Entries provided:
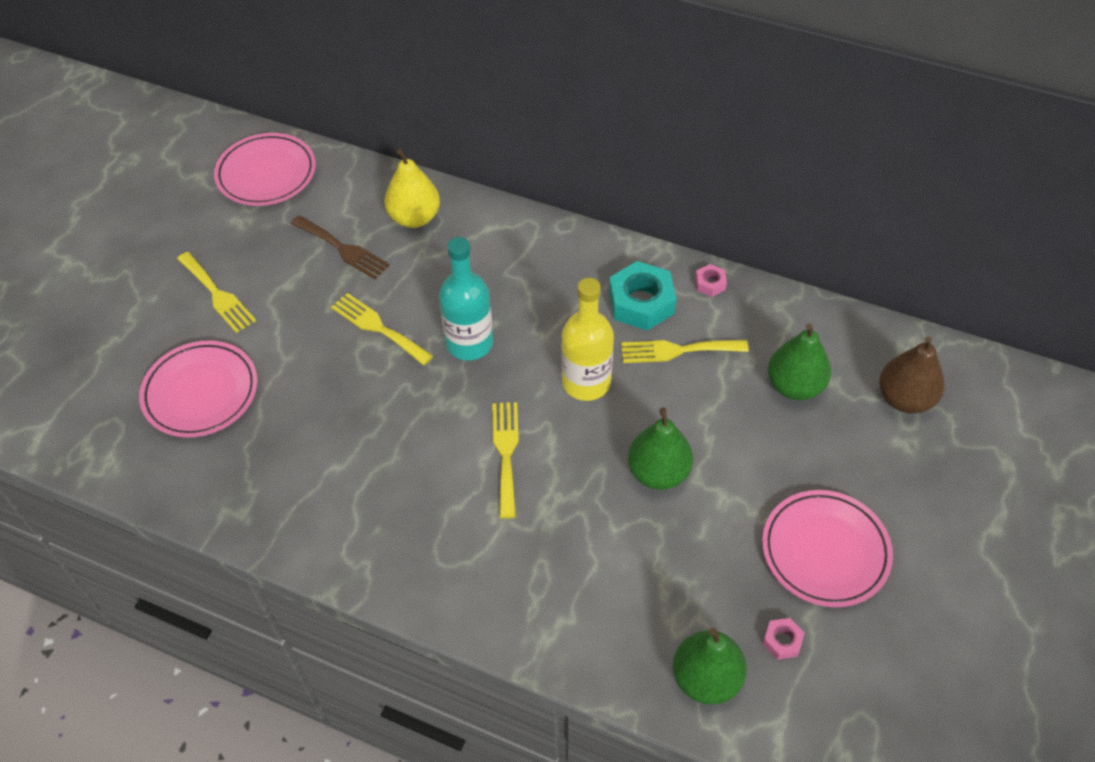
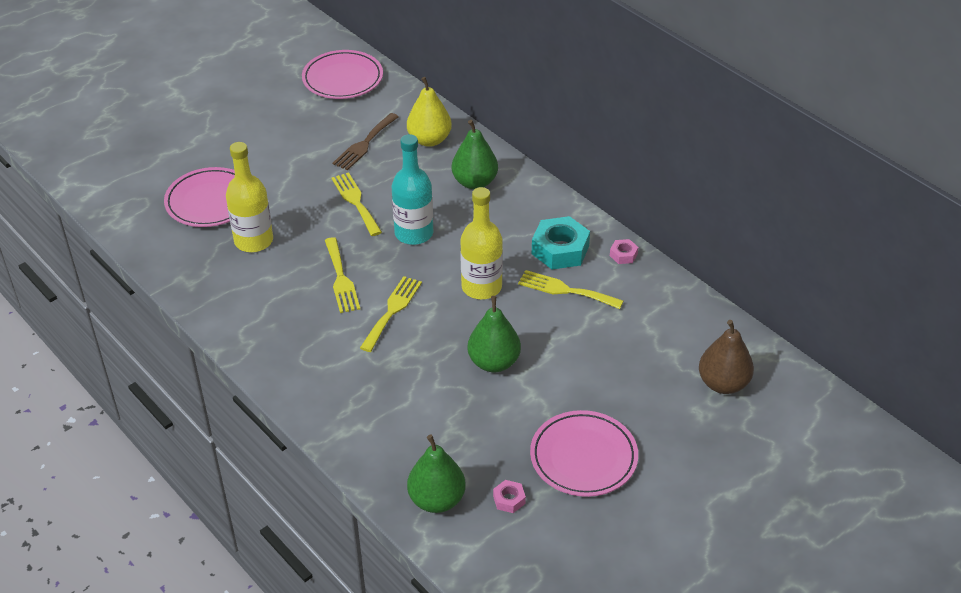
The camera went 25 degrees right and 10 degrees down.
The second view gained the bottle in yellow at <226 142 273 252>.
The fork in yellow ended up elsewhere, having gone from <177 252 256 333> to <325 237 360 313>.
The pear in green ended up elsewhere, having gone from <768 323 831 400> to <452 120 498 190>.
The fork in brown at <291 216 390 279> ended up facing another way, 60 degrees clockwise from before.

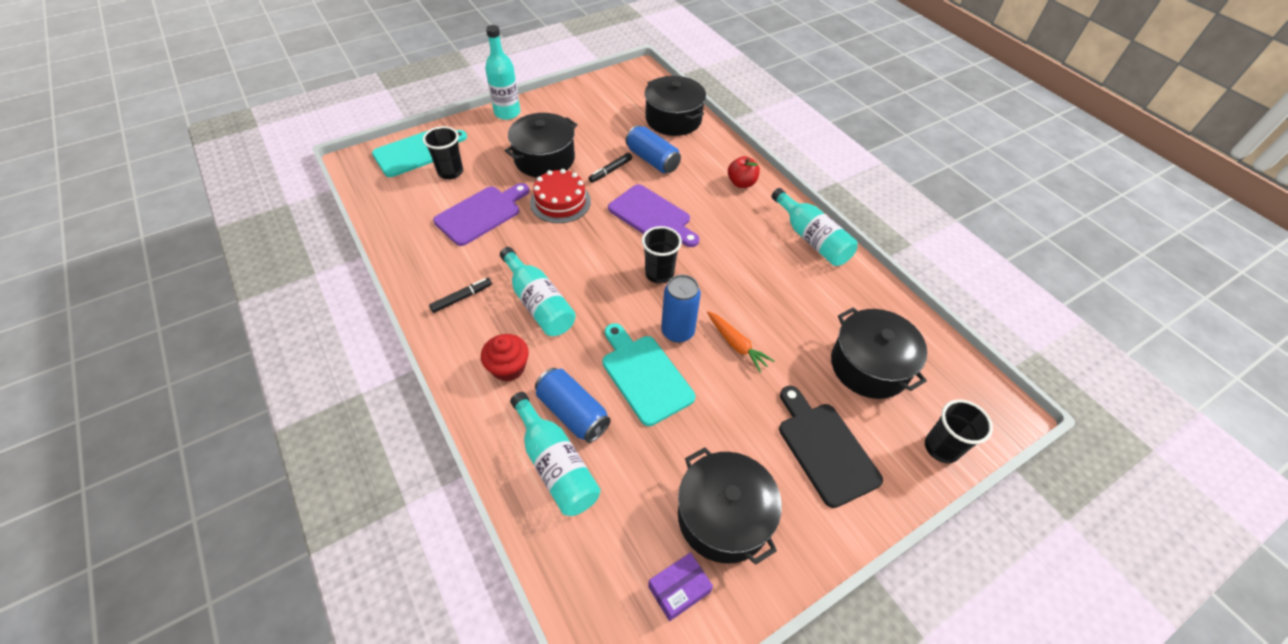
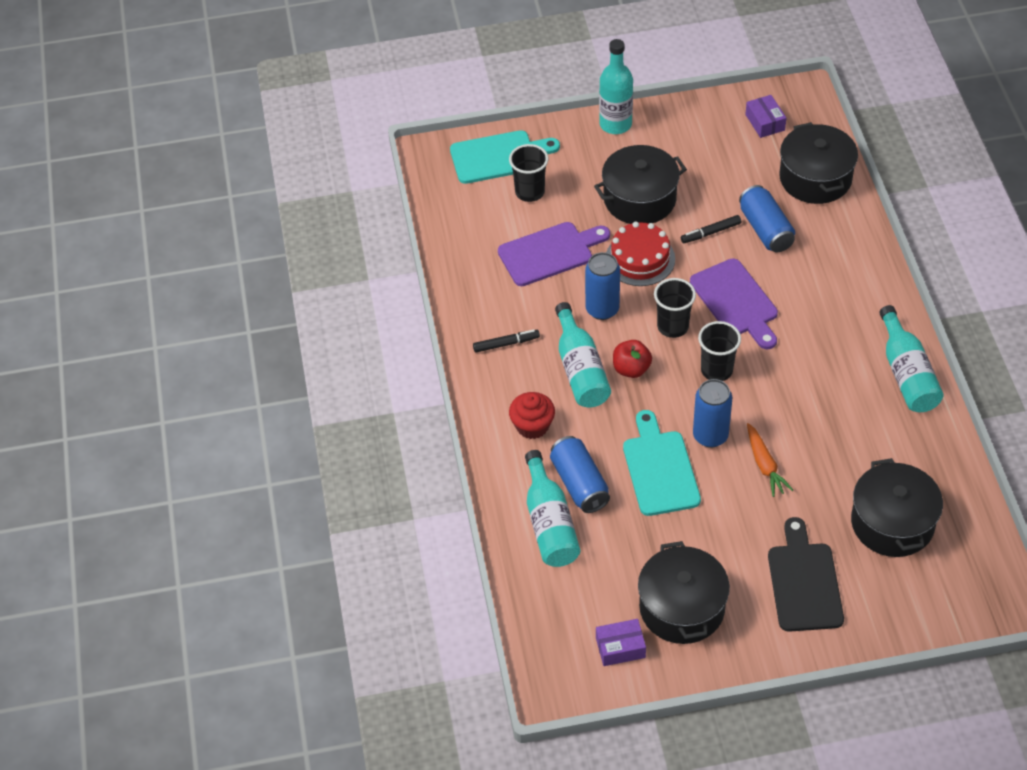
The camera went 25 degrees right and 0 degrees up.
The second view gained the can in blue at <585 252 620 320>.
The second view gained the box in purple at <745 95 786 138>.
The apple in red ended up elsewhere, having gone from <728 156 760 188> to <613 340 652 378>.
The cup in black ended up elsewhere, having gone from <925 399 993 463> to <654 278 696 338>.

Work task: Print the material verbatim; drop the pictures.

Solution for this exercise:
The camera went 25 degrees right and 10 degrees down.
The second view gained the bottle in yellow at <226 142 273 252>.
The fork in yellow ended up elsewhere, having gone from <177 252 256 333> to <325 237 360 313>.
The pear in green ended up elsewhere, having gone from <768 323 831 400> to <452 120 498 190>.
The fork in brown at <291 216 390 279> ended up facing another way, 60 degrees clockwise from before.

The camera went 25 degrees right and 0 degrees up.
The second view gained the can in blue at <585 252 620 320>.
The second view gained the box in purple at <745 95 786 138>.
The apple in red ended up elsewhere, having gone from <728 156 760 188> to <613 340 652 378>.
The cup in black ended up elsewhere, having gone from <925 399 993 463> to <654 278 696 338>.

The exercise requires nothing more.